*RECORD EXTRACTS*.
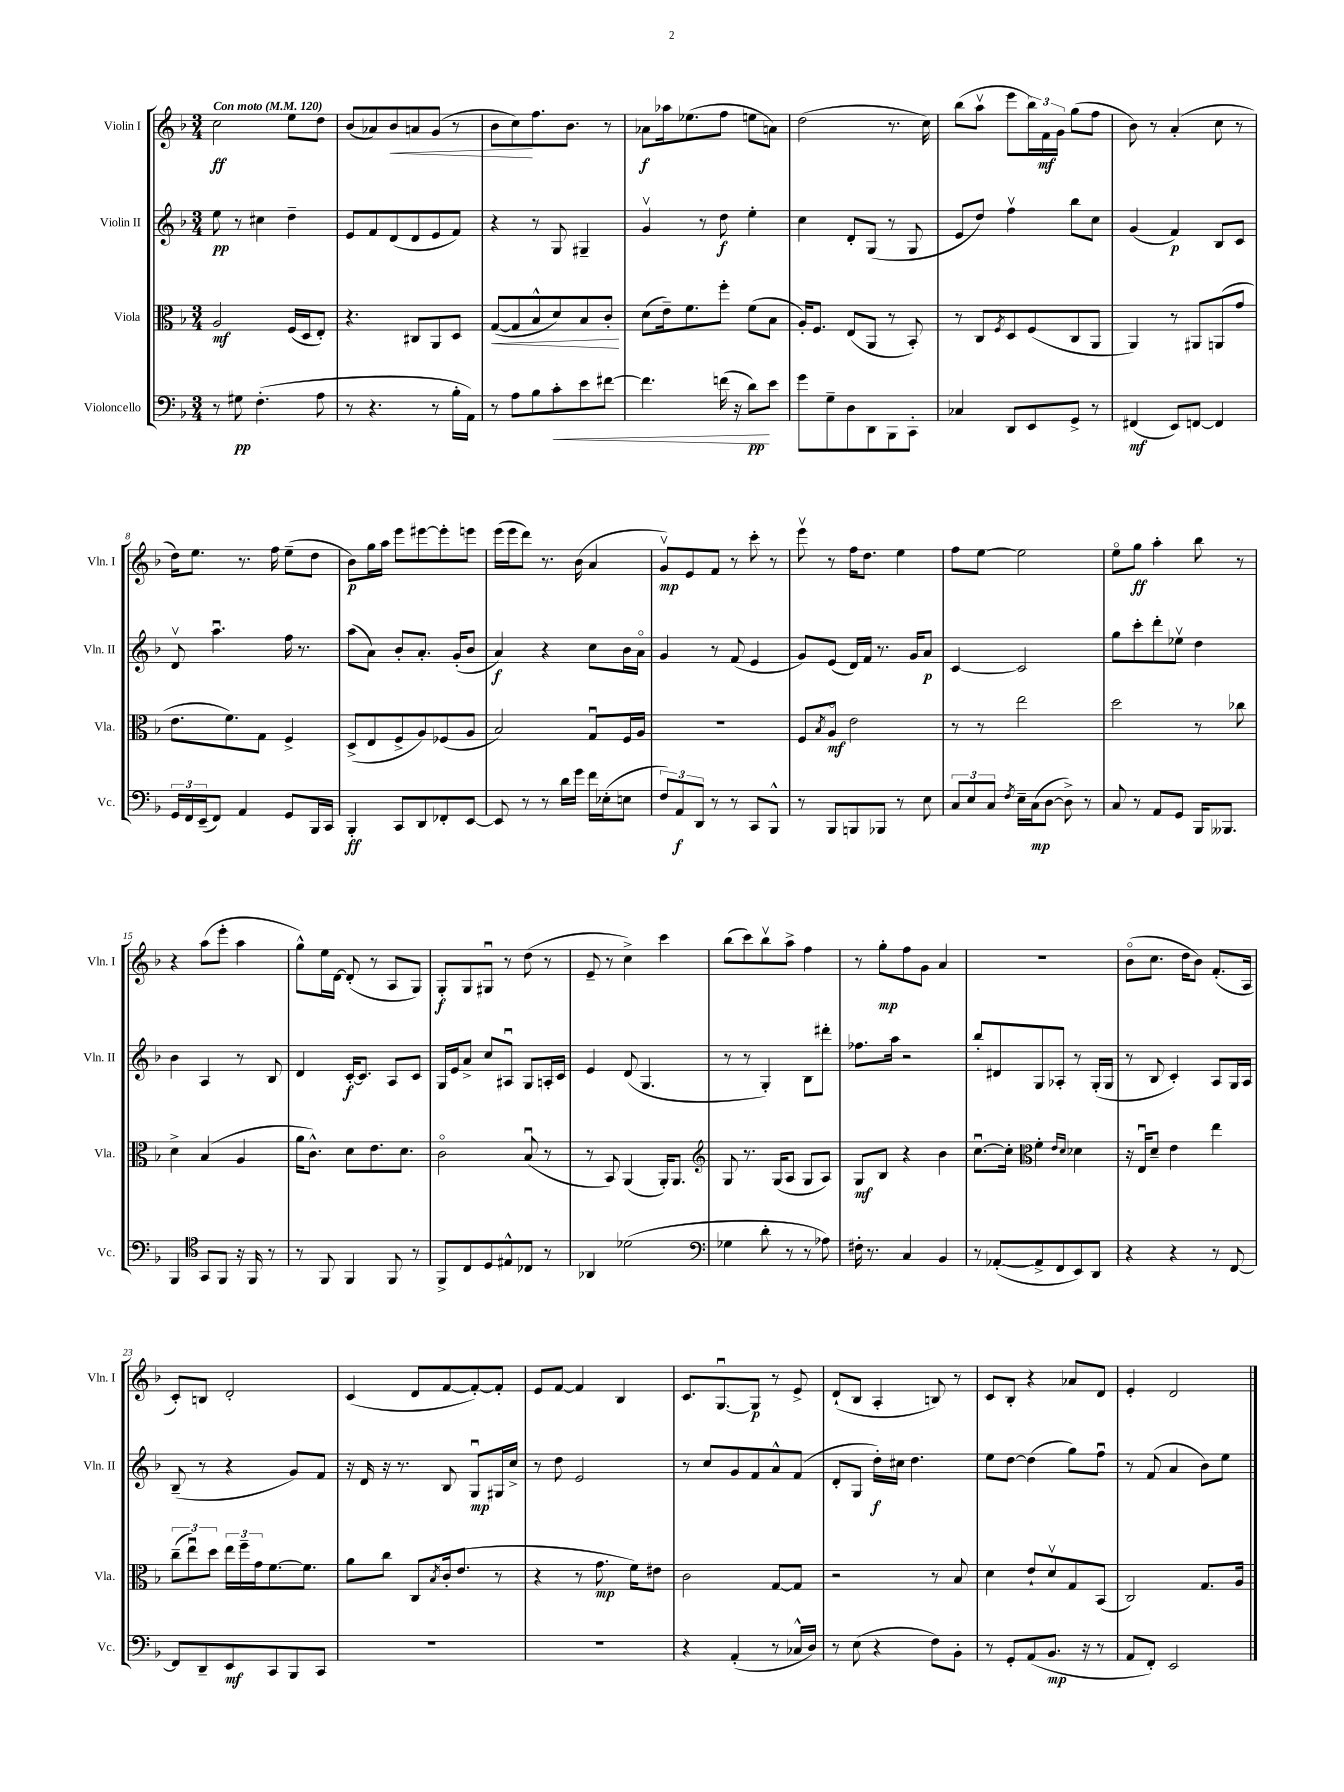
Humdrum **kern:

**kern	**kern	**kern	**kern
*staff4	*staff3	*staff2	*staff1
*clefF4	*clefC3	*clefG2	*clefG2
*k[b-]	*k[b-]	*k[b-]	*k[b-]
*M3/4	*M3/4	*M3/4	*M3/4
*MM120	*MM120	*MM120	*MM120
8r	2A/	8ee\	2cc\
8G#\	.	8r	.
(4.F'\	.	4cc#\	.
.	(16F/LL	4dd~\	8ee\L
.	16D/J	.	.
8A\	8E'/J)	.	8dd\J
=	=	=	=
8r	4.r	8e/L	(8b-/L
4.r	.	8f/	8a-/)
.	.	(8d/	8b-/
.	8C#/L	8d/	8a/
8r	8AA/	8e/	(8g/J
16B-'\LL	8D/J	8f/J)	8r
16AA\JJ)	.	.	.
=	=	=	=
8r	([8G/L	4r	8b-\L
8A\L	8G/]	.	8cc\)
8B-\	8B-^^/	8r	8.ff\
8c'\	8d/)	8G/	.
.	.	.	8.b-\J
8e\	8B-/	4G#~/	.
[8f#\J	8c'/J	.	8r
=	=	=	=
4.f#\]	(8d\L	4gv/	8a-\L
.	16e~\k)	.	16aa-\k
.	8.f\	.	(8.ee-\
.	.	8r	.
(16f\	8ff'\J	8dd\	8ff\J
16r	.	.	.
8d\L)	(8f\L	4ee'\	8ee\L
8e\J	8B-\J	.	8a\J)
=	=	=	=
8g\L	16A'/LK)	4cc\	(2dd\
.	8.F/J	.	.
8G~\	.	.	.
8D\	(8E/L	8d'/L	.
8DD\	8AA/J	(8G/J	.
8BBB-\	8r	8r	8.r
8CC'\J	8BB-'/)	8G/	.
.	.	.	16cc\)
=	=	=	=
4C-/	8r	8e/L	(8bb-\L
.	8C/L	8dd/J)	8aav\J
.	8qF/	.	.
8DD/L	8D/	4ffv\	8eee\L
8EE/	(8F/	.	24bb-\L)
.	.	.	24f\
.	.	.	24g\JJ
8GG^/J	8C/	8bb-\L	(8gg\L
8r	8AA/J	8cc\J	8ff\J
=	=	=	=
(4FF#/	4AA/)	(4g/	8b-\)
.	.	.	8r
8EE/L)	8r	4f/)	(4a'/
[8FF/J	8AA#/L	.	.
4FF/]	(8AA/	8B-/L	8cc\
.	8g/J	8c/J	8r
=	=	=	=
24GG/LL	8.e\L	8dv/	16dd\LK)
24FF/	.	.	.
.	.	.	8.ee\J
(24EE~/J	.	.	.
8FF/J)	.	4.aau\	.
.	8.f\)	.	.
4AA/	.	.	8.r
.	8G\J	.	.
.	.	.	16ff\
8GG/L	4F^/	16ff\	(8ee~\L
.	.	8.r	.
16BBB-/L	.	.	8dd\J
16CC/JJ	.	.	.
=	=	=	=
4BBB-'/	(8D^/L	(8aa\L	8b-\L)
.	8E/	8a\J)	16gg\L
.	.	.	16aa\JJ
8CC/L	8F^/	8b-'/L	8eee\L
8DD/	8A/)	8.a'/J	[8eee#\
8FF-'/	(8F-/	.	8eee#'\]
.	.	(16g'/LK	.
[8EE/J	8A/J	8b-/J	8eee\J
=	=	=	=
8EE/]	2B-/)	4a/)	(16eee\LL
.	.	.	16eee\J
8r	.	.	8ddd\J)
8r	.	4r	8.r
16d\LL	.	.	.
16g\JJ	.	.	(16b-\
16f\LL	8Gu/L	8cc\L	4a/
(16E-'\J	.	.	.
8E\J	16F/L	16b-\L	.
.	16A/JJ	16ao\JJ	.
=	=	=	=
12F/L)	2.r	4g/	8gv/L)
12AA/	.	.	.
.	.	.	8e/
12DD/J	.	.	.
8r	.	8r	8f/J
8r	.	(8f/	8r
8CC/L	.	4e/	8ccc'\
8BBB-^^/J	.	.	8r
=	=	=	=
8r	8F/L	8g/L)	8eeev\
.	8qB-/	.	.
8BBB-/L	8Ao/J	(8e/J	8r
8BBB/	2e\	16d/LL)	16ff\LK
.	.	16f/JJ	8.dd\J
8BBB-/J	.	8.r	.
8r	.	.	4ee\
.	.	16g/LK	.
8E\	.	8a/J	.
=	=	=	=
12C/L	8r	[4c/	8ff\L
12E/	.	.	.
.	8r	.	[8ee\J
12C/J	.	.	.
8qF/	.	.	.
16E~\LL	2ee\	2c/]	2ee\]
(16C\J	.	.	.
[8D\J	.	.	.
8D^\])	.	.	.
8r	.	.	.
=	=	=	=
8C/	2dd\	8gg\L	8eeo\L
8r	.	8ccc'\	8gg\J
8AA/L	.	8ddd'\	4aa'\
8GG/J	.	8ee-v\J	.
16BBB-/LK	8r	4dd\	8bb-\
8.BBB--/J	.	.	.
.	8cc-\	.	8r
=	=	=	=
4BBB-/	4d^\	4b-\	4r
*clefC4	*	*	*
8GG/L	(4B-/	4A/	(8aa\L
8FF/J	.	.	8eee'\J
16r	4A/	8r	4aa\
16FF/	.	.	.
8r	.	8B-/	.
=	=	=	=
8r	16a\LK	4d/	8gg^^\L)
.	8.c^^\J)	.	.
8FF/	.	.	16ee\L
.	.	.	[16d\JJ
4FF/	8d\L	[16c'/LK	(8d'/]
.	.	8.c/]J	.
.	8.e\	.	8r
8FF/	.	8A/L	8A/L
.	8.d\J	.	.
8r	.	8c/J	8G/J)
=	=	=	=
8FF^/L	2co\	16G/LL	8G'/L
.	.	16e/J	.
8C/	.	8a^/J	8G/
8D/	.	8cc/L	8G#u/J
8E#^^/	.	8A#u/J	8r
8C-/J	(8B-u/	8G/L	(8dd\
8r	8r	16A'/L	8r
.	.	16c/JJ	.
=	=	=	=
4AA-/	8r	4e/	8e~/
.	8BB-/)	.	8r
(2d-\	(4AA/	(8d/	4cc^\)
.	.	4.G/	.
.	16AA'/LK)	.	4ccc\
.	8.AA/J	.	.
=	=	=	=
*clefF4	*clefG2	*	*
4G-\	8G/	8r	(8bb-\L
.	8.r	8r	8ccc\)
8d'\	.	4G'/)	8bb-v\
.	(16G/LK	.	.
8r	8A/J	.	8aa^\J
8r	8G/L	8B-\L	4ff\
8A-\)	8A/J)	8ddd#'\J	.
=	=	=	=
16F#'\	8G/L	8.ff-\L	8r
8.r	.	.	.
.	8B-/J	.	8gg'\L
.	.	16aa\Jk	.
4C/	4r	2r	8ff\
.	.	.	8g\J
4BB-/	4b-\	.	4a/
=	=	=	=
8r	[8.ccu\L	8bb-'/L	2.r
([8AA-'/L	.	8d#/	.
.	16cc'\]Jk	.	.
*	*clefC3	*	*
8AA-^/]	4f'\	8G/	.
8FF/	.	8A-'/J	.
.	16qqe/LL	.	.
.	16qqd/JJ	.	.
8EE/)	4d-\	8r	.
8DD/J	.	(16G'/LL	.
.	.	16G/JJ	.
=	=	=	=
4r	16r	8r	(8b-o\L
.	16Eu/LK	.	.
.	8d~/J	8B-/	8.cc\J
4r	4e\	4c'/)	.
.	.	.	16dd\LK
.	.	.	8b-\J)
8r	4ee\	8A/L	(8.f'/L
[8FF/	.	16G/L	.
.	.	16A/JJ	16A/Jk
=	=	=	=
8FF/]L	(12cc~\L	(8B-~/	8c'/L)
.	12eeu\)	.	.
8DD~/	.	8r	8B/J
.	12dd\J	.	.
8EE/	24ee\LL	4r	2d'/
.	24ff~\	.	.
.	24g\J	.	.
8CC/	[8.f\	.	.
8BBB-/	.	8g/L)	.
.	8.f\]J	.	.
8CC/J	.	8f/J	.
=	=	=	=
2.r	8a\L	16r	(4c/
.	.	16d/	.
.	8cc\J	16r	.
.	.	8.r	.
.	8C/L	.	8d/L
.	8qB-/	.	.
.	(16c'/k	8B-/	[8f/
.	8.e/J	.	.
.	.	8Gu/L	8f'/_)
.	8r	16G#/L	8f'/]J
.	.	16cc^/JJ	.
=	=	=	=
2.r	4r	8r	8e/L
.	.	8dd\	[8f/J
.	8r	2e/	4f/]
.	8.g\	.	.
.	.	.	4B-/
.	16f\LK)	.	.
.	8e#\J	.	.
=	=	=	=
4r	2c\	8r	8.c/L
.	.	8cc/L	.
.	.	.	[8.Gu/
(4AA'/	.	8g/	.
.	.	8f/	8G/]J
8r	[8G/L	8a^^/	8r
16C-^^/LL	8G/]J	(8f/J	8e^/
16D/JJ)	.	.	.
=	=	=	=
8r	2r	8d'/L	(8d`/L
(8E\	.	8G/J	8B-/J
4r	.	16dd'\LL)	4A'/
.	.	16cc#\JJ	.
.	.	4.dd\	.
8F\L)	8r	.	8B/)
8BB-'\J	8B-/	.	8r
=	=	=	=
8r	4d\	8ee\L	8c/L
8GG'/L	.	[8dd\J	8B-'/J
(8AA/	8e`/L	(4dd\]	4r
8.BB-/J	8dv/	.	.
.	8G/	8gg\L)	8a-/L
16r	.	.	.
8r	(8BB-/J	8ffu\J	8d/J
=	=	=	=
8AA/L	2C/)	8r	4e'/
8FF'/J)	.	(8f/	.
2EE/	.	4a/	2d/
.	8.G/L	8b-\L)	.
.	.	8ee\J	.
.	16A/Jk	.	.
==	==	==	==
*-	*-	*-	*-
==
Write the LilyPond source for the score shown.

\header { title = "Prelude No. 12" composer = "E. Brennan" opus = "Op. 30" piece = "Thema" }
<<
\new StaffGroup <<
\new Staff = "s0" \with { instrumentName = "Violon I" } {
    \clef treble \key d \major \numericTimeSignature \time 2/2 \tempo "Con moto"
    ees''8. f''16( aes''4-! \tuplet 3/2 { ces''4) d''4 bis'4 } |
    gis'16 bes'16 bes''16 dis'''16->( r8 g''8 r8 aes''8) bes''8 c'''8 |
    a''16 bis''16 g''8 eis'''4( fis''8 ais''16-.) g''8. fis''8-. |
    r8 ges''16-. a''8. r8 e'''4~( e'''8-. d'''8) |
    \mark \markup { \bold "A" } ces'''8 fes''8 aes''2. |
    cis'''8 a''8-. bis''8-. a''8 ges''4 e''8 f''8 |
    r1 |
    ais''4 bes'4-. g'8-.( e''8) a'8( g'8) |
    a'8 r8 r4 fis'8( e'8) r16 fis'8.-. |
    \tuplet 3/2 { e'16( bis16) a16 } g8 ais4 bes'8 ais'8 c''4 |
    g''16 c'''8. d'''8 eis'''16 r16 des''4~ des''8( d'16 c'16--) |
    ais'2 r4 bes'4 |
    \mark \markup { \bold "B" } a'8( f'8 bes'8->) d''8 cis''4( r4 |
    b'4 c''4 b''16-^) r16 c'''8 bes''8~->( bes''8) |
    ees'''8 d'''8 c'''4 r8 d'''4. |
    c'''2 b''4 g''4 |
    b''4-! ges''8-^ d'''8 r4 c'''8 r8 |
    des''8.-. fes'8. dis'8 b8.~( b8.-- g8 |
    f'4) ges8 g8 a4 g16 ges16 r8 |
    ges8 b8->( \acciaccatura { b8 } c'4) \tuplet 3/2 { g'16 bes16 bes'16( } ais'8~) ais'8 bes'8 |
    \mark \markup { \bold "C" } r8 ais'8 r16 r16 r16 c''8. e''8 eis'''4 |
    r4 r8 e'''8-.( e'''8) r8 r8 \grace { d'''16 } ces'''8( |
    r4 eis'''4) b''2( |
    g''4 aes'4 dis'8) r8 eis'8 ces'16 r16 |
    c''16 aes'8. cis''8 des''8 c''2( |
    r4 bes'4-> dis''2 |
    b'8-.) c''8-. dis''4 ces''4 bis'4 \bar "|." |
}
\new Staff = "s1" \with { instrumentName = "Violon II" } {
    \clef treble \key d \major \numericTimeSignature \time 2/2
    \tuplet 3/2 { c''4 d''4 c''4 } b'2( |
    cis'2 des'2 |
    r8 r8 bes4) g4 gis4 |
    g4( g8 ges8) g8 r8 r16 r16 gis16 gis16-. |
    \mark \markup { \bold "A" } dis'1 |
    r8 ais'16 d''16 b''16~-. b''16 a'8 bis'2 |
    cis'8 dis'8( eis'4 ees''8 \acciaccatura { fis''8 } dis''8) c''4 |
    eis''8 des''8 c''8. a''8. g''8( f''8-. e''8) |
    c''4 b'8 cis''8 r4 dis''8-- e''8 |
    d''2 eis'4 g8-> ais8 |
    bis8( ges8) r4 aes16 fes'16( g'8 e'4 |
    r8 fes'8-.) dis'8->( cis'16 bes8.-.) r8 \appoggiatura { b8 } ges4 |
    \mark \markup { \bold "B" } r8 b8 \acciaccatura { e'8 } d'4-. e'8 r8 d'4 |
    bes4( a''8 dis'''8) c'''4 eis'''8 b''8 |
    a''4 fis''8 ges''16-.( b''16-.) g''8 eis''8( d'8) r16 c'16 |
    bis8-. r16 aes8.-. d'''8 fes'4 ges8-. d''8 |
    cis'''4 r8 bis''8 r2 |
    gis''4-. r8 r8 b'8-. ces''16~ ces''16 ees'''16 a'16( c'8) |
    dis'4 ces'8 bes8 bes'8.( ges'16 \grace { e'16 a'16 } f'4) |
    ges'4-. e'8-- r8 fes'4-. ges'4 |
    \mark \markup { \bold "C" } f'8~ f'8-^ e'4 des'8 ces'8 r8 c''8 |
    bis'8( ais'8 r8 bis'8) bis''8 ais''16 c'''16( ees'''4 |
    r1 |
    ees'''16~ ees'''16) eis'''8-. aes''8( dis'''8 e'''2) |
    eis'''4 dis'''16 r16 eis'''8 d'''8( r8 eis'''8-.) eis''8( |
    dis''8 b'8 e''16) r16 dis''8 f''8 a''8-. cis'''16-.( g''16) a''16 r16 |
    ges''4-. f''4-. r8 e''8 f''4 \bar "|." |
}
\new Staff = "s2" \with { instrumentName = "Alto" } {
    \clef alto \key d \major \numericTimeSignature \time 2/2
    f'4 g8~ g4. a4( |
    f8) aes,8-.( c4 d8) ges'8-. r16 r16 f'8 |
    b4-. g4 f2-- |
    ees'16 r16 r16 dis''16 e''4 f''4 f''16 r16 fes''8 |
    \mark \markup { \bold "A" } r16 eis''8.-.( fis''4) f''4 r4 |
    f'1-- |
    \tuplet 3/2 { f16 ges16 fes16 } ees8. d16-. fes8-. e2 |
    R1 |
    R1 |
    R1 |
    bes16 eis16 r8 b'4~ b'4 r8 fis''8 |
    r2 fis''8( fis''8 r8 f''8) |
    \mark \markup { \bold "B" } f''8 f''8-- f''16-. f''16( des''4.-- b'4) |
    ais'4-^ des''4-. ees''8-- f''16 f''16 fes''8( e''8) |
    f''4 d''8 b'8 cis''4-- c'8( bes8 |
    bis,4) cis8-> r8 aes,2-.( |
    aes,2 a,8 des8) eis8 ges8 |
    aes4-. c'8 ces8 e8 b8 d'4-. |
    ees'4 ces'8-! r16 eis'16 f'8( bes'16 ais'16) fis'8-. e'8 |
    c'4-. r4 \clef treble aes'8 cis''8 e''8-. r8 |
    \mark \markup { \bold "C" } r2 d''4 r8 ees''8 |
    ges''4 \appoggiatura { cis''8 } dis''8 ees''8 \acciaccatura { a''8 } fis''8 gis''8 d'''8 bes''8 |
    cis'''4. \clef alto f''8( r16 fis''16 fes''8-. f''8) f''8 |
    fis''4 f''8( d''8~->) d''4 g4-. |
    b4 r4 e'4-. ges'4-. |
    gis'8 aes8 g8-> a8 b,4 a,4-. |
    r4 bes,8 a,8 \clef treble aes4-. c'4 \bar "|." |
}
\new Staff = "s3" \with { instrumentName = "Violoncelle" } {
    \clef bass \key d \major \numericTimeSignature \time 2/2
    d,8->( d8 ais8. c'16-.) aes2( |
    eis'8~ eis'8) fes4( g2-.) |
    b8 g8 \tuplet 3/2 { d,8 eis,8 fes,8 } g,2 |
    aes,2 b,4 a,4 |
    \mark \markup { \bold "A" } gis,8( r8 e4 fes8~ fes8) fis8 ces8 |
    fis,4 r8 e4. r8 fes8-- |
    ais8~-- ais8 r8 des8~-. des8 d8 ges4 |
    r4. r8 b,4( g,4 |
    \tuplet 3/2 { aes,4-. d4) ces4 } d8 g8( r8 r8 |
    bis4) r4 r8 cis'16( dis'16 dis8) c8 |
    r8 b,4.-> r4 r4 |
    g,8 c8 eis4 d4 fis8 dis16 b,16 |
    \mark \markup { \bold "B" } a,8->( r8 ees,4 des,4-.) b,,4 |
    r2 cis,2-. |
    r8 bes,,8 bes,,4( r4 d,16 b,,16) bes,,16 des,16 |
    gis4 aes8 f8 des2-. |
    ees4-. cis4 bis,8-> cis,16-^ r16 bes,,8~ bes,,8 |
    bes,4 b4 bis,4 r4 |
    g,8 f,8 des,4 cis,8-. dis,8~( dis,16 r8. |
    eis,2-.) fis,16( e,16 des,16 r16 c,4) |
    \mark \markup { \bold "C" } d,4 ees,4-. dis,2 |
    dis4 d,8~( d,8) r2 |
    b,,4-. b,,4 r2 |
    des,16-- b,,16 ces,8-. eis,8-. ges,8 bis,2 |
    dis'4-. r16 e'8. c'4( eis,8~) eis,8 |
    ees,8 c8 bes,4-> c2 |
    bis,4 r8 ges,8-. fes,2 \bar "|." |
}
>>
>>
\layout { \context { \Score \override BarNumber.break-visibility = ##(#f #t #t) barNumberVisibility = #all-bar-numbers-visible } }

*SHORT TASK*.
Collect every line of the records above that contains the string "numericTimeSignature". Case counts.

*FINAL RESULT*.
    \clef treble \key d \major \numericTimeSignature \time 2/2 \tempo "Con moto"
    \clef treble \key d \major \numericTimeSignature \time 2/2
    \clef alto \key d \major \numericTimeSignature \time 2/2
    \clef bass \key d \major \numericTimeSignature \time 2/2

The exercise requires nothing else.